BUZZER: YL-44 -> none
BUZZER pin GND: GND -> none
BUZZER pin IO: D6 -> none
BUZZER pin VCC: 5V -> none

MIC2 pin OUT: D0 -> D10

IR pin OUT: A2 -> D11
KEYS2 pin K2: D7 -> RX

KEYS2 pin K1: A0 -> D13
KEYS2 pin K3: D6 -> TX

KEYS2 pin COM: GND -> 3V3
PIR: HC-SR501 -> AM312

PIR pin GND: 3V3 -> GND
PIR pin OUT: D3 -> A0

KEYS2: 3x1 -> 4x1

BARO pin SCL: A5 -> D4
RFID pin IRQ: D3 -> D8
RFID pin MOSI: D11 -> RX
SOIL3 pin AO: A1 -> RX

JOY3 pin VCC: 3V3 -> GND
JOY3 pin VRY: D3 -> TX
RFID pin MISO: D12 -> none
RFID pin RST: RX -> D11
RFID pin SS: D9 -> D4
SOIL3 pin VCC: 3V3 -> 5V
* * * *
The answer must reproduce every record exactly.

BUZZER: YL-44 -> none
BUZZER pin GND: GND -> none
BUZZER pin IO: D6 -> none
BUZZER pin VCC: 5V -> none

MIC2 pin OUT: D0 -> D10

IR pin OUT: A2 -> D11
KEYS2 pin K2: D7 -> RX

KEYS2 pin K1: A0 -> D13
KEYS2 pin K3: D6 -> TX

KEYS2 pin COM: GND -> 3V3
PIR: HC-SR501 -> AM312

PIR pin GND: 3V3 -> GND
PIR pin OUT: D3 -> A0

KEYS2: 3x1 -> 4x1

BARO pin SCL: A5 -> D4
RFID pin IRQ: D3 -> D8
RFID pin MOSI: D11 -> RX
SOIL3 pin AO: A1 -> RX

JOY3 pin VCC: 3V3 -> GND
JOY3 pin VRY: D3 -> TX
RFID pin MISO: D12 -> none
RFID pin RST: RX -> D11
RFID pin SS: D9 -> D4
SOIL3 pin VCC: 3V3 -> 5V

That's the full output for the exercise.